▶ Given information
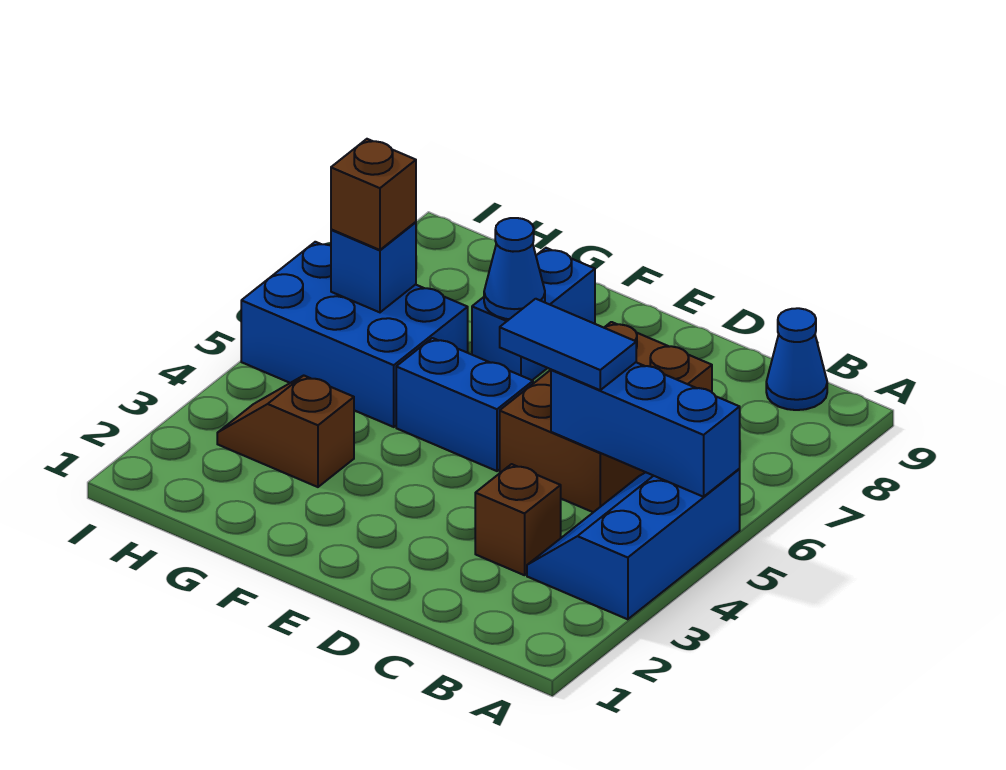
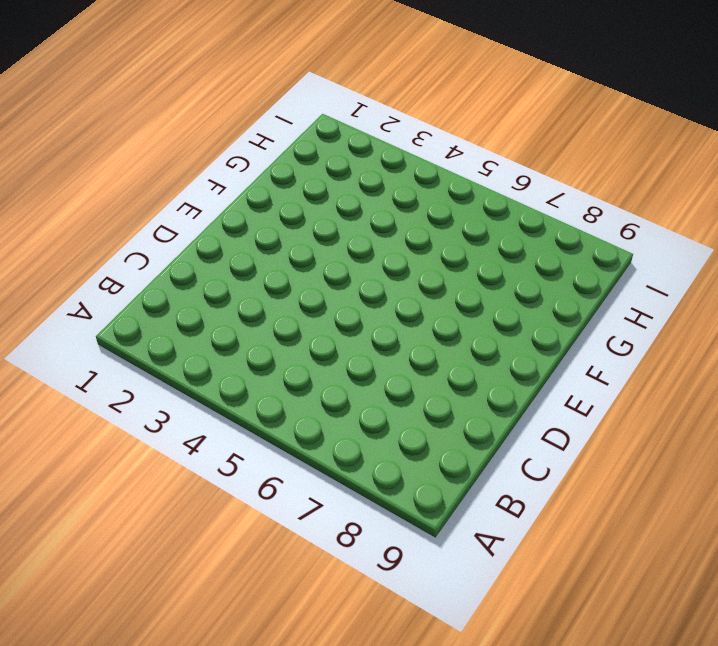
none -> blue 2x3 slope [527,469,740,619]
none -> blue 1x1 cone [766,308,827,410]
none -> brown 1x1 brick [475,464,561,575]

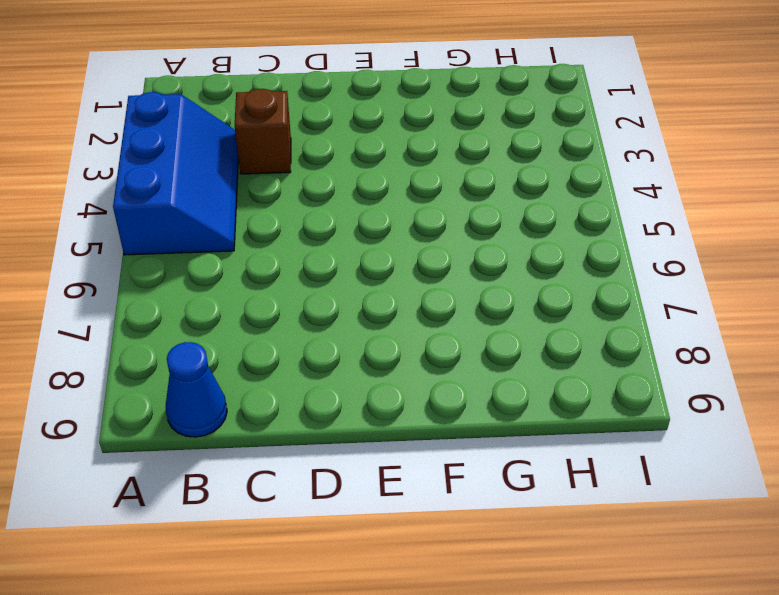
none -> brown 2x3 brick [500,322,712,512]
none -> blue 1x2 brick [396,338,533,471]
none -> blue 1x2 brick [472,248,595,380]

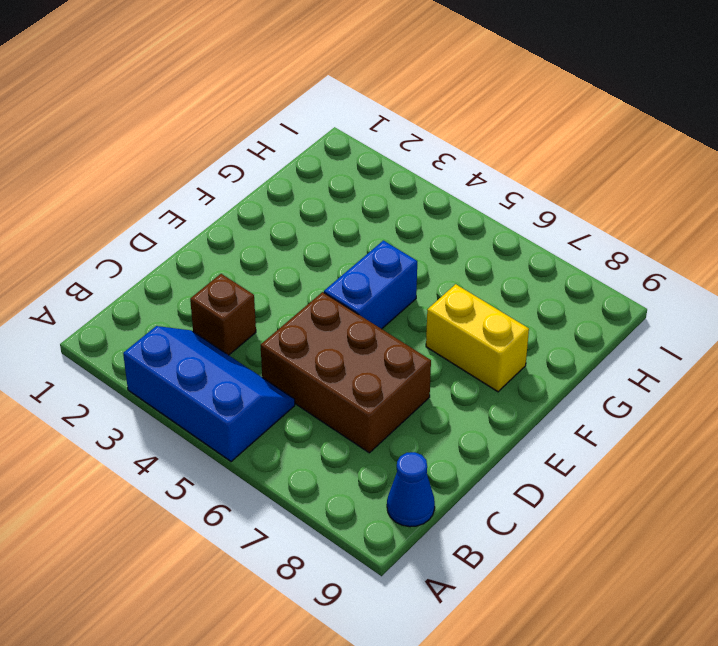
yellow 1x2 brick [426,284,529,392] -> blue 1x2 brick [472,248,595,380]
none -> brown 1x2 slope [217,375,354,487]
none -> blue 2x3 brick [241,242,468,427]
none -> blue 1x3 brick [551,362,740,497]

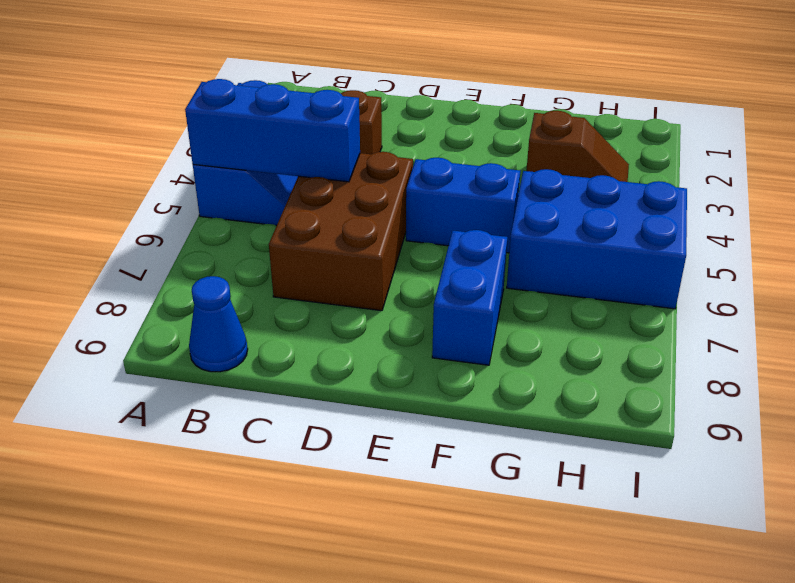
none -> blue 1x1 cone [484,218,545,319]
none -> blue 1x1 brick [331,222,416,312]
none -> blue 1x2 tile [500,299,636,390]

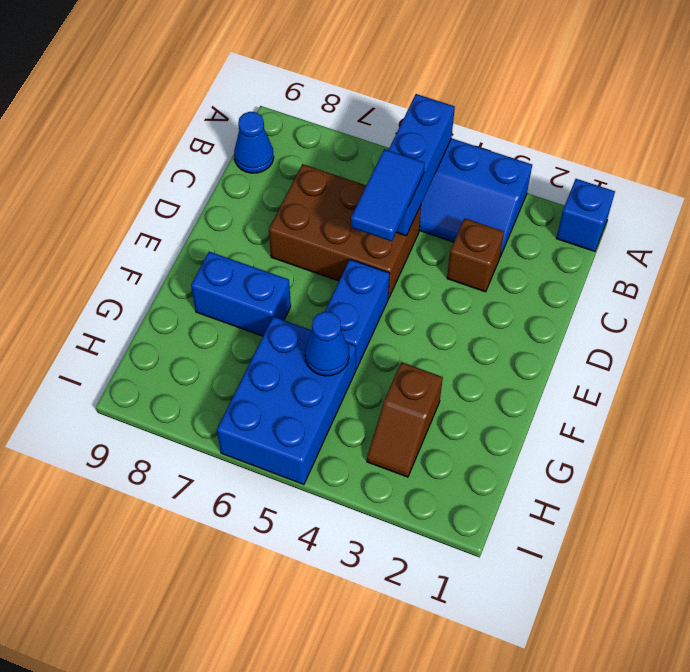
blue 1x1 brick [556,179,615,251] -> blue 1x1 brick moved to [331,222,416,312]
blue 1x1 cone [305,312,349,376] -> blue 1x1 cone moved to [484,218,545,319]
none -> brown 1x1 brick [331,139,416,250]

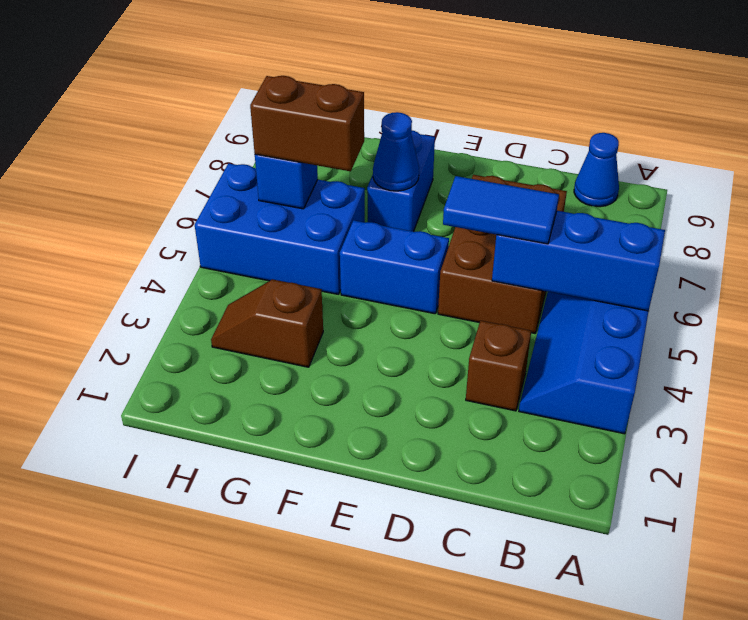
brown 1x2 brick [250,76,364,171] -> brown 1x1 brick [331,139,416,250]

▶ Exercise directions
Would you return the data exactly as written, without the pictures?

▶ Reply to the task
none -> blue 2x3 slope [527,469,740,619]
none -> blue 1x1 cone [766,308,827,410]
none -> brown 1x1 brick [475,464,561,575]

none -> brown 2x3 brick [500,322,712,512]
none -> blue 1x2 brick [396,338,533,471]
none -> blue 1x2 brick [472,248,595,380]

yellow 1x2 brick [426,284,529,392] -> blue 1x2 brick [472,248,595,380]
none -> brown 1x2 slope [217,375,354,487]
none -> blue 2x3 brick [241,242,468,427]
none -> blue 1x3 brick [551,362,740,497]

none -> blue 1x1 cone [484,218,545,319]
none -> blue 1x1 brick [331,222,416,312]
none -> blue 1x2 tile [500,299,636,390]

blue 1x1 brick [556,179,615,251] -> blue 1x1 brick moved to [331,222,416,312]
blue 1x1 cone [305,312,349,376] -> blue 1x1 cone moved to [484,218,545,319]
none -> brown 1x1 brick [331,139,416,250]

brown 1x2 brick [250,76,364,171] -> brown 1x1 brick [331,139,416,250]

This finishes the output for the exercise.